--- DATA RECORDS Enclosed Below ---

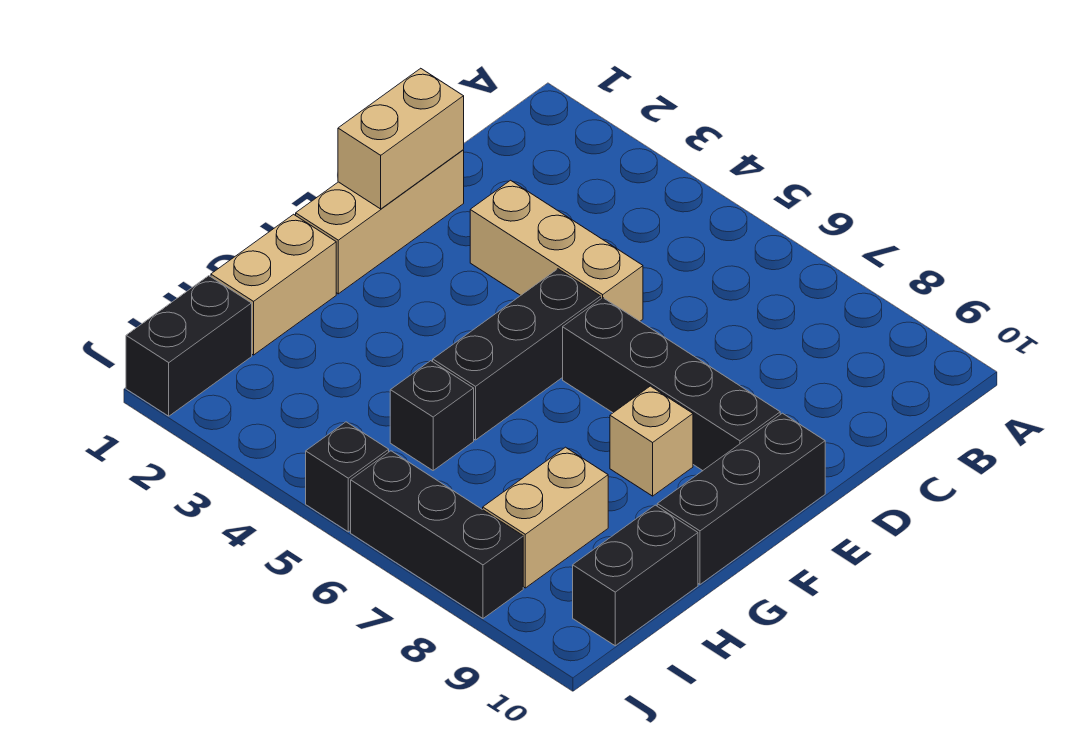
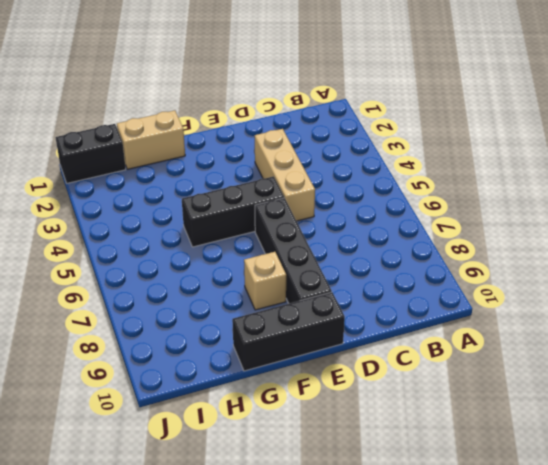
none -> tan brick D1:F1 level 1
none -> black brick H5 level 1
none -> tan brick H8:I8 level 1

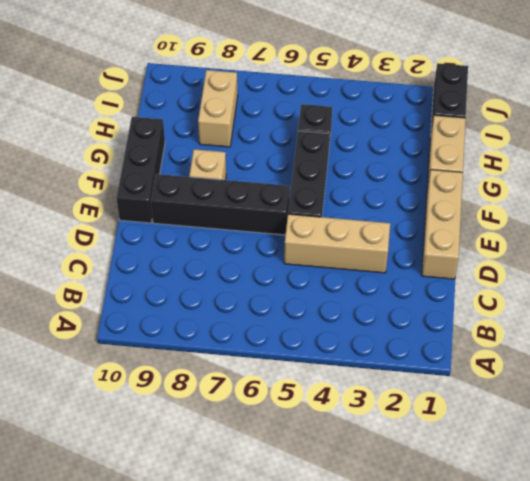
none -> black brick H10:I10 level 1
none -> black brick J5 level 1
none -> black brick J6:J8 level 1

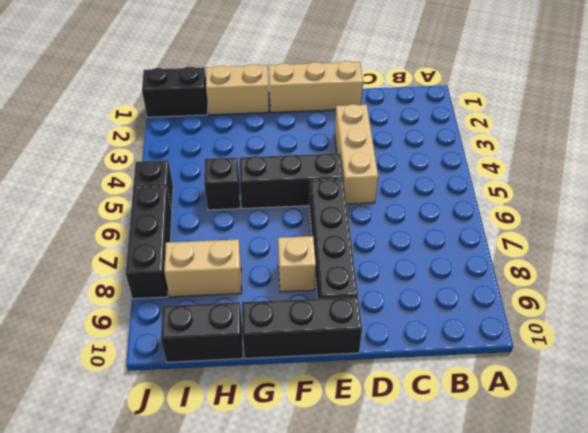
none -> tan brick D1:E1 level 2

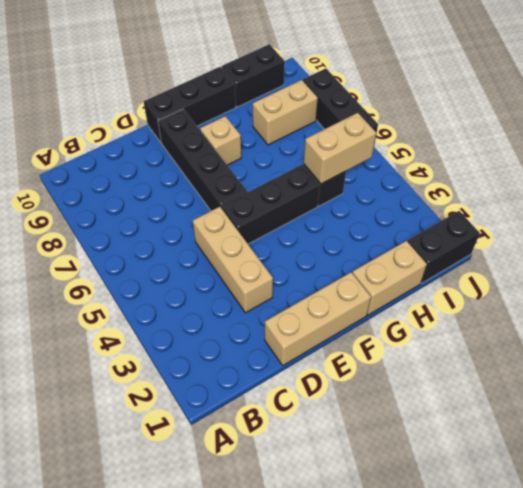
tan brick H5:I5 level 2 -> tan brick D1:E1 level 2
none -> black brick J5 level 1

--- End of Enclosed DATA RECORDS ---
--- DATA RECORDS Enclosed Below ---

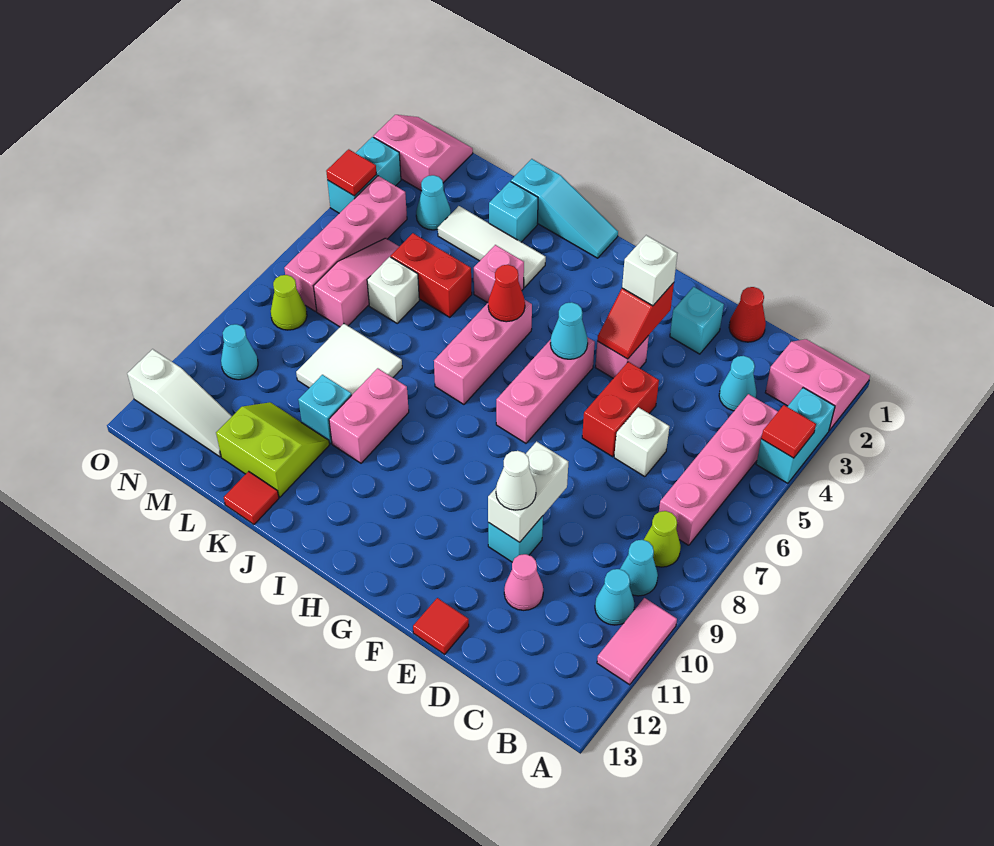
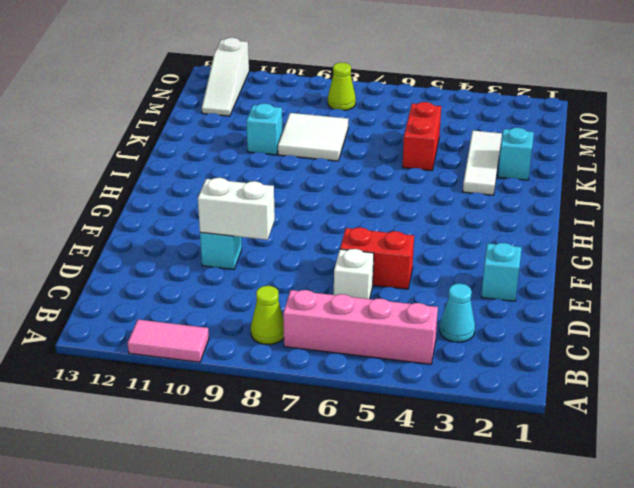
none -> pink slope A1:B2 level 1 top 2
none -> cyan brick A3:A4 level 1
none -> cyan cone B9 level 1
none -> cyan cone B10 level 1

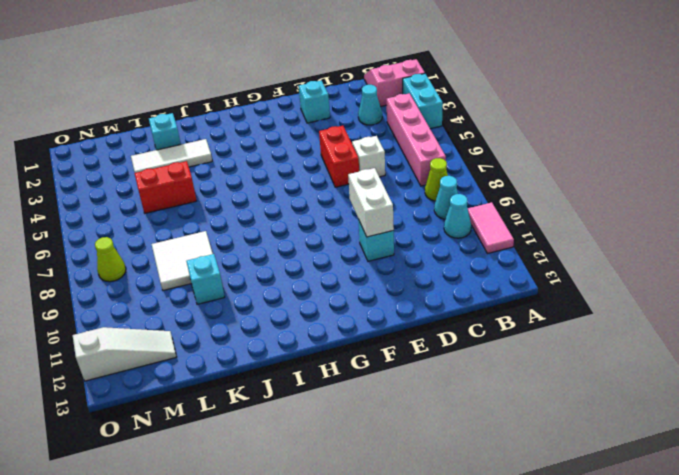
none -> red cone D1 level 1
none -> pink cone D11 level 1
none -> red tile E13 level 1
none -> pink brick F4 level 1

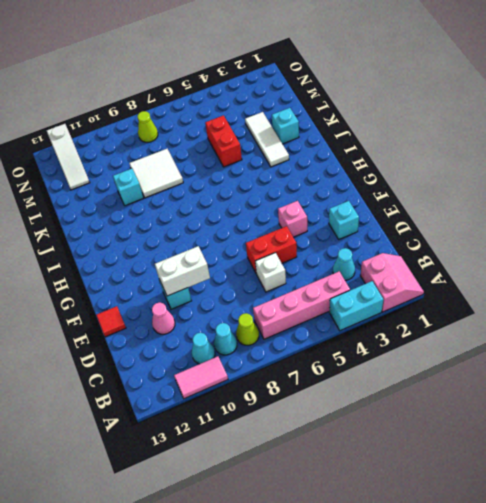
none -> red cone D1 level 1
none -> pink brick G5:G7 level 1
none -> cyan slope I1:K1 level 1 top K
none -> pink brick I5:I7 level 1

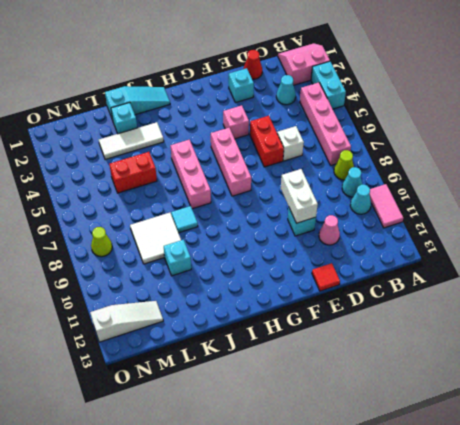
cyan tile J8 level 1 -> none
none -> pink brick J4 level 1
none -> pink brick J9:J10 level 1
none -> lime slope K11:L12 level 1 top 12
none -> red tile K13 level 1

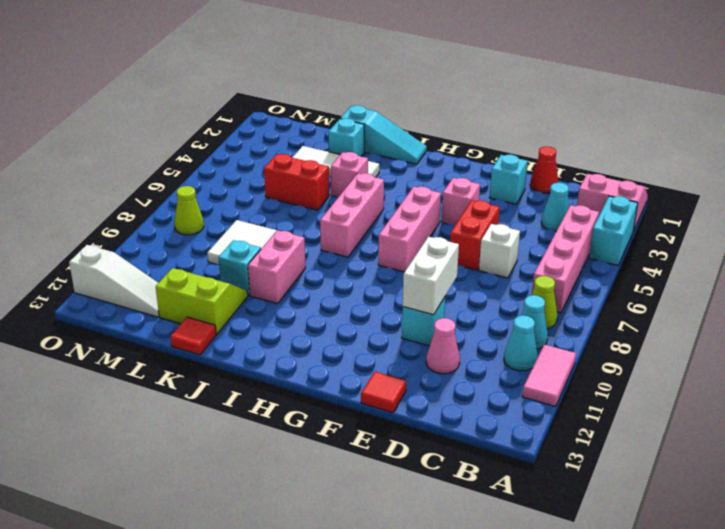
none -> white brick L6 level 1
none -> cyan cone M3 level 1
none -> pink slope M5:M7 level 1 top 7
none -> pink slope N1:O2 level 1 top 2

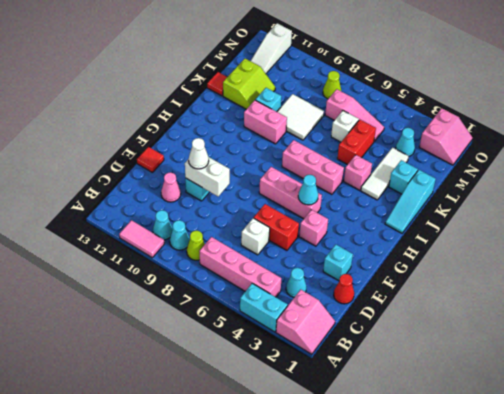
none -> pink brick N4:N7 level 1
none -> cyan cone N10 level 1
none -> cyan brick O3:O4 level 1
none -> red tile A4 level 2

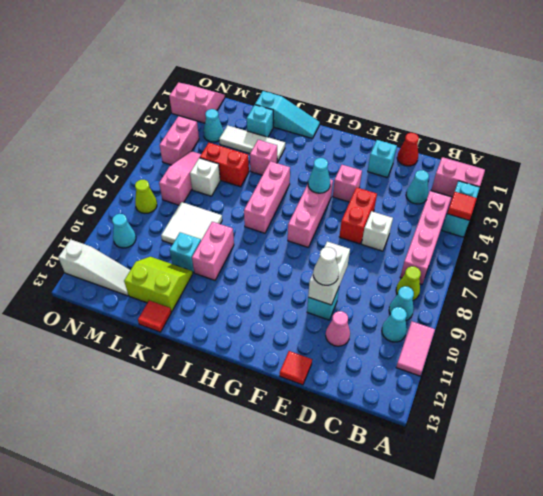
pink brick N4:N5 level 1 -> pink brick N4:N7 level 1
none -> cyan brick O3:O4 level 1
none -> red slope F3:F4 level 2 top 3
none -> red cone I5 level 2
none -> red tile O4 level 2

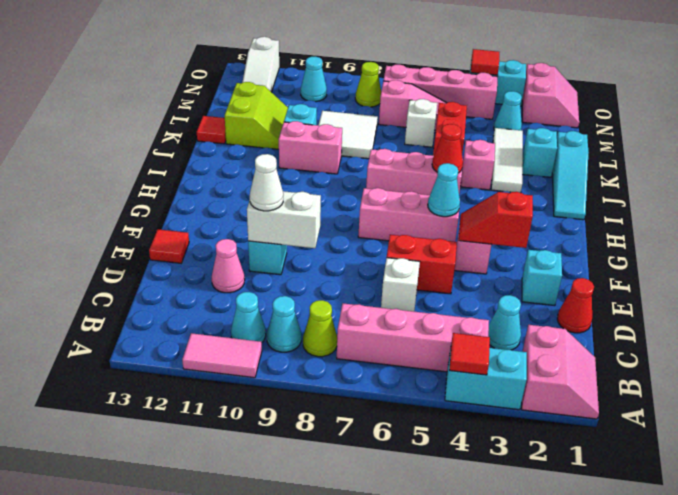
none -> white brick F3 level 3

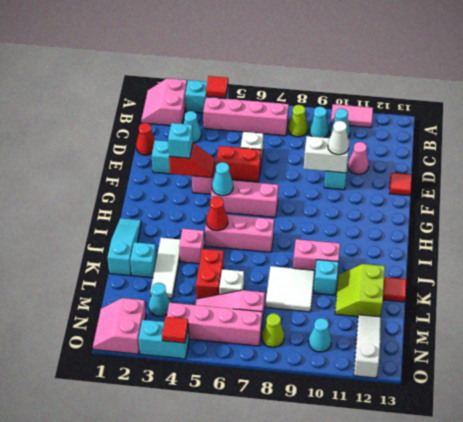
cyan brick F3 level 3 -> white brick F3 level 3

--- End of Enclosed DATA RECORDS ---

**WHAT THE EXERCISE ASKS**: Copy all lines above where "cone" is present.

**EXERCISE RESPONSE**:
none -> cyan cone B9 level 1
none -> cyan cone B10 level 1
none -> red cone D1 level 1
none -> pink cone D11 level 1
none -> red cone D1 level 1
none -> cyan cone M3 level 1
none -> cyan cone N10 level 1
none -> red cone I5 level 2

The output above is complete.